→ **AIM OF THE EXERCISE**
Transcribe exactly, and only, the lines from the one with "- change: size" through the end of the records below, including both of those lines. Skip all pictures.

→ **INFORMATION SUPPLIED**
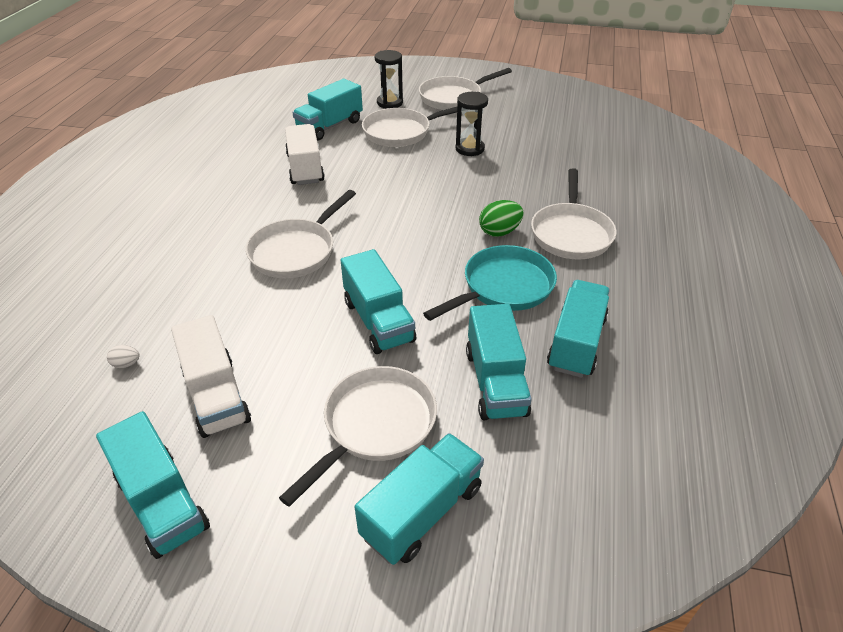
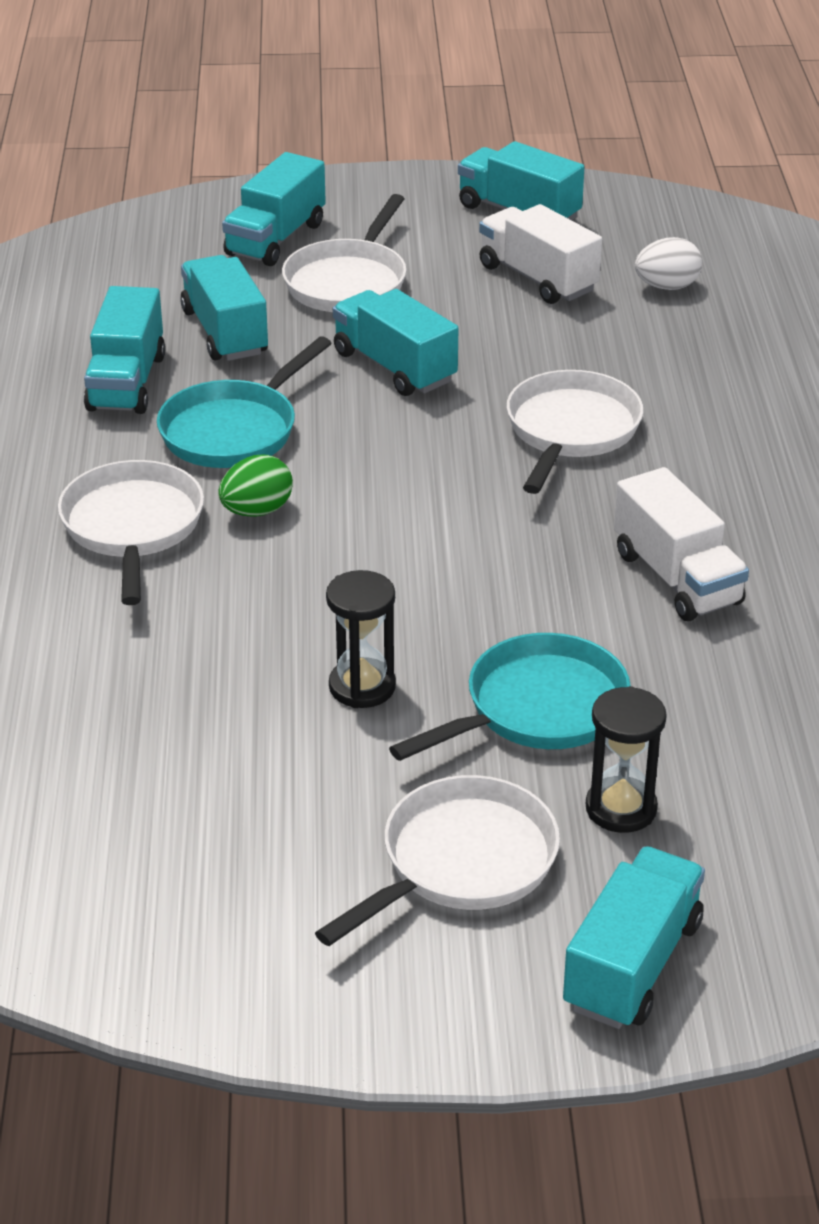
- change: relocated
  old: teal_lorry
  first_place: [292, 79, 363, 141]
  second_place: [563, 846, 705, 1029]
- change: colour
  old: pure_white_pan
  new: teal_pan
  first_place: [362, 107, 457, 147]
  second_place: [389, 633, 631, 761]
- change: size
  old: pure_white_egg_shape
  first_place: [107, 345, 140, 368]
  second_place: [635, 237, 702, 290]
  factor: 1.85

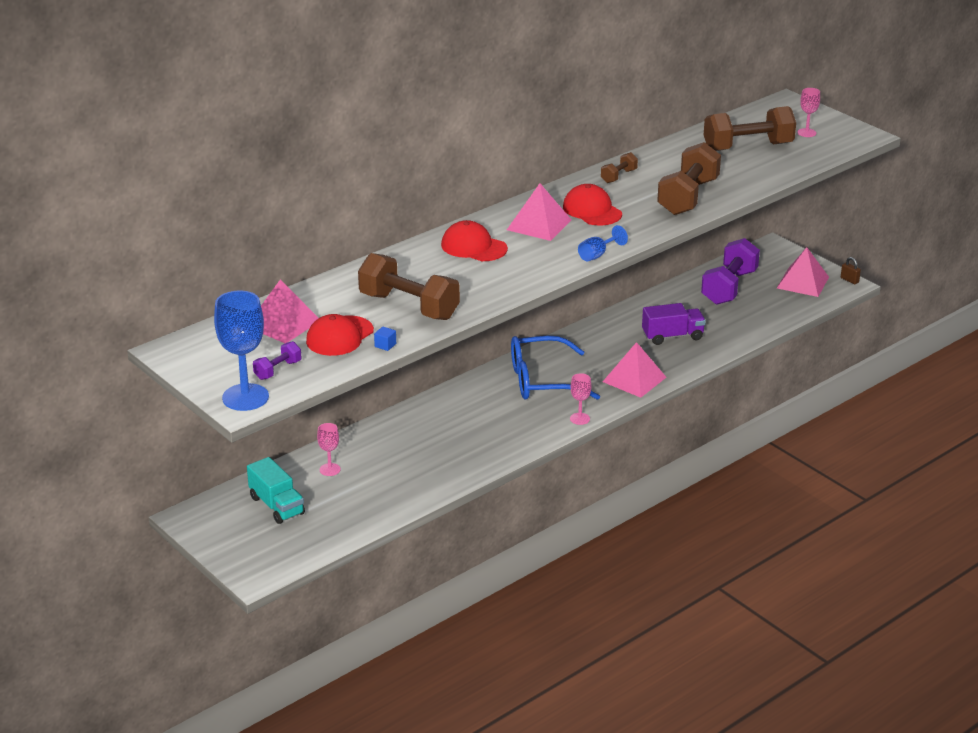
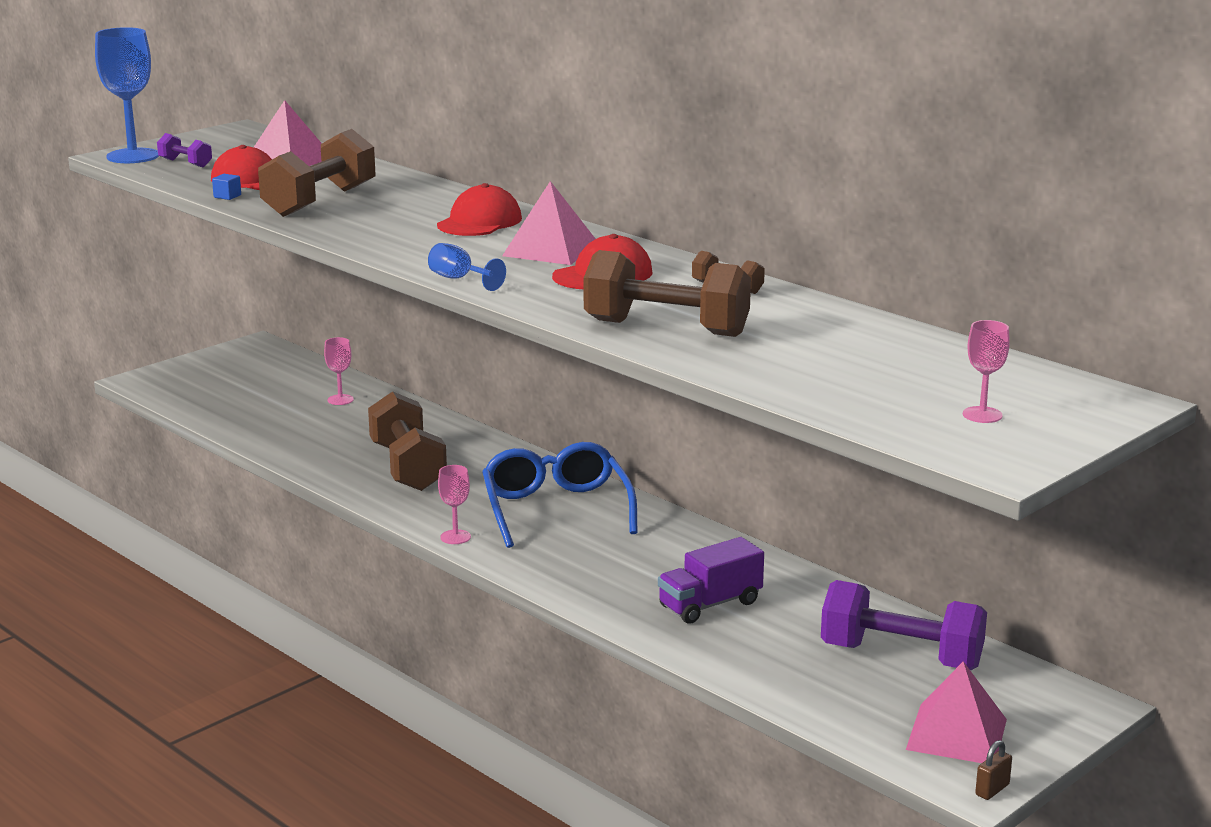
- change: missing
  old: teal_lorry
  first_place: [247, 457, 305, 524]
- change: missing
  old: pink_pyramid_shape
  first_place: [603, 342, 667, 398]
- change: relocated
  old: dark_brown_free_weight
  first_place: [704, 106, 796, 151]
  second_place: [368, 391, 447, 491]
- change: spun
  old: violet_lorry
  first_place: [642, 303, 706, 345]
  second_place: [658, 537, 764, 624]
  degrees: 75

→ **RESPONSE TO THE EXERCISE**
- change: size
  old: pure_white_egg_shape
  first_place: [107, 345, 140, 368]
  second_place: [635, 237, 702, 290]
  factor: 1.85

- change: missing
  old: teal_lorry
  first_place: [247, 457, 305, 524]
- change: missing
  old: pink_pyramid_shape
  first_place: [603, 342, 667, 398]
- change: relocated
  old: dark_brown_free_weight
  first_place: [704, 106, 796, 151]
  second_place: [368, 391, 447, 491]
- change: spun
  old: violet_lorry
  first_place: [642, 303, 706, 345]
  second_place: [658, 537, 764, 624]
  degrees: 75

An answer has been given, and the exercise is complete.